What this task involves: Below is a listing; repeat exactly the lines from the one containing "building: [98,244,168,281] -> none" to the one containing "building: none -> [24,96,92,180]", both included.

**********

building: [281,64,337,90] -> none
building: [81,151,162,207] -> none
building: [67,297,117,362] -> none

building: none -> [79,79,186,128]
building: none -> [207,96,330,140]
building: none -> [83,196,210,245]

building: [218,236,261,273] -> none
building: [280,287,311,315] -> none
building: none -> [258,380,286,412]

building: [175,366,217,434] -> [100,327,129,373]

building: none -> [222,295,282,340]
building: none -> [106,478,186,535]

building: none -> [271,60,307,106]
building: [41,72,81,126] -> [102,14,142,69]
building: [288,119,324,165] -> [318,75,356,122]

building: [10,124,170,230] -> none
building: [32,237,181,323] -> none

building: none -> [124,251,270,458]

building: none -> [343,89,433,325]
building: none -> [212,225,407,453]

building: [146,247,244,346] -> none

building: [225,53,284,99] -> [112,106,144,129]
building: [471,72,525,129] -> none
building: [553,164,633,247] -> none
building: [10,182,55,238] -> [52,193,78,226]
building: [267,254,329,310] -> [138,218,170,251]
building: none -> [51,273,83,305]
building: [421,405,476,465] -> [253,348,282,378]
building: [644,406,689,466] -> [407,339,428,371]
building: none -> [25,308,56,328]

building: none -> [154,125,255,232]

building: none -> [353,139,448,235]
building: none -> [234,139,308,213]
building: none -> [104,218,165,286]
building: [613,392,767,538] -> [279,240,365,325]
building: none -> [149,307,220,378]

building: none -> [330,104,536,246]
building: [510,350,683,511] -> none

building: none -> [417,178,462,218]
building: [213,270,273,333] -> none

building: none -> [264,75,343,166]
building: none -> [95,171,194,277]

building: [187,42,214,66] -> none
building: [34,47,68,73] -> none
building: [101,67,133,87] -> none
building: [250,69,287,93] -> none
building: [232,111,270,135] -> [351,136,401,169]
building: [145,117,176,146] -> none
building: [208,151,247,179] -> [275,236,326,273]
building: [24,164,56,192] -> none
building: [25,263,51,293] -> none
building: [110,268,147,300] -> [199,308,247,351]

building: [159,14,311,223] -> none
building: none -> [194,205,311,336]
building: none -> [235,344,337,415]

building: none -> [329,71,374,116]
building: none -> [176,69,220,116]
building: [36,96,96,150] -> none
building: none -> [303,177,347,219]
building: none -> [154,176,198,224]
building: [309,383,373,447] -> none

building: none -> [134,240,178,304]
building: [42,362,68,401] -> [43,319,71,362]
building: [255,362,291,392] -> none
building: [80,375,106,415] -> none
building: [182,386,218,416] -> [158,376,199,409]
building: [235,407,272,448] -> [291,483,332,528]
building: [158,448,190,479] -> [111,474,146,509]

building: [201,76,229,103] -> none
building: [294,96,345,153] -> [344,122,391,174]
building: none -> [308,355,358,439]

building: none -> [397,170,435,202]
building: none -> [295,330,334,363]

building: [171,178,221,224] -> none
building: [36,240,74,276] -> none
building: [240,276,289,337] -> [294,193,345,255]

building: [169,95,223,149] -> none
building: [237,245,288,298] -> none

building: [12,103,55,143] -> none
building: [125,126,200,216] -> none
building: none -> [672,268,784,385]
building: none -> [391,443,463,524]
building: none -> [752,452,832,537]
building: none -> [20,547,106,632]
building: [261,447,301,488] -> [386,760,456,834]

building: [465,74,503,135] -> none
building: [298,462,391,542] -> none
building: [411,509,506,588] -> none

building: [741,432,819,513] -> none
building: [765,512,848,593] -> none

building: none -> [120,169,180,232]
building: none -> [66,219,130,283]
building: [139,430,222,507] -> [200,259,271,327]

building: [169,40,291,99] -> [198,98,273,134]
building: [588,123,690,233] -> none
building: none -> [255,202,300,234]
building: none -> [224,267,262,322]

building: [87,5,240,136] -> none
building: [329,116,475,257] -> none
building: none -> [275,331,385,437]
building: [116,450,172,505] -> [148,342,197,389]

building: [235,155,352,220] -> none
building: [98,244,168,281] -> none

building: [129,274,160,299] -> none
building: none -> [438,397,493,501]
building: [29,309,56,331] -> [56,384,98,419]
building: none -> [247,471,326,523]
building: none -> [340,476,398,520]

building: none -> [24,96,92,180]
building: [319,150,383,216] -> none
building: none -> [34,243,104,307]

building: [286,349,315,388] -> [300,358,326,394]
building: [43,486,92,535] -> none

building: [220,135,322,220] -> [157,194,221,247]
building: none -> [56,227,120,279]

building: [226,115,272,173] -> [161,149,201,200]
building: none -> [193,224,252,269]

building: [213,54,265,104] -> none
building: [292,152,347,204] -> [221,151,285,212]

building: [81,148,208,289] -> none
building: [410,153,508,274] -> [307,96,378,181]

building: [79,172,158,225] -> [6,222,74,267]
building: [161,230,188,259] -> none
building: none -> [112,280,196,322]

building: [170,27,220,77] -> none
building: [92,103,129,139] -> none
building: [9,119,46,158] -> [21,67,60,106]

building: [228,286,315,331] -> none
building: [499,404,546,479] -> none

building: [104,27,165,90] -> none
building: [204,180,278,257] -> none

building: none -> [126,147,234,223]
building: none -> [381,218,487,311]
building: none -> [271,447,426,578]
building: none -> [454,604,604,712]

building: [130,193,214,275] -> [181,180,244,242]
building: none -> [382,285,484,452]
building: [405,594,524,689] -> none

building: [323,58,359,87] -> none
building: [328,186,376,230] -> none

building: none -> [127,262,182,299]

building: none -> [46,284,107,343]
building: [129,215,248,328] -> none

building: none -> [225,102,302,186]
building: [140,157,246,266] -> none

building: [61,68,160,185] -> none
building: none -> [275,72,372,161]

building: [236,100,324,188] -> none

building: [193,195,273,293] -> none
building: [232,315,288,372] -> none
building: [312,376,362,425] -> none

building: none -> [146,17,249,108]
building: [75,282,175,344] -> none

**********

Response to this task:
building: [98,244,168,281] -> none

building: [129,274,160,299] -> none
building: none -> [438,397,493,501]
building: [29,309,56,331] -> [56,384,98,419]
building: none -> [247,471,326,523]
building: none -> [340,476,398,520]

building: none -> [24,96,92,180]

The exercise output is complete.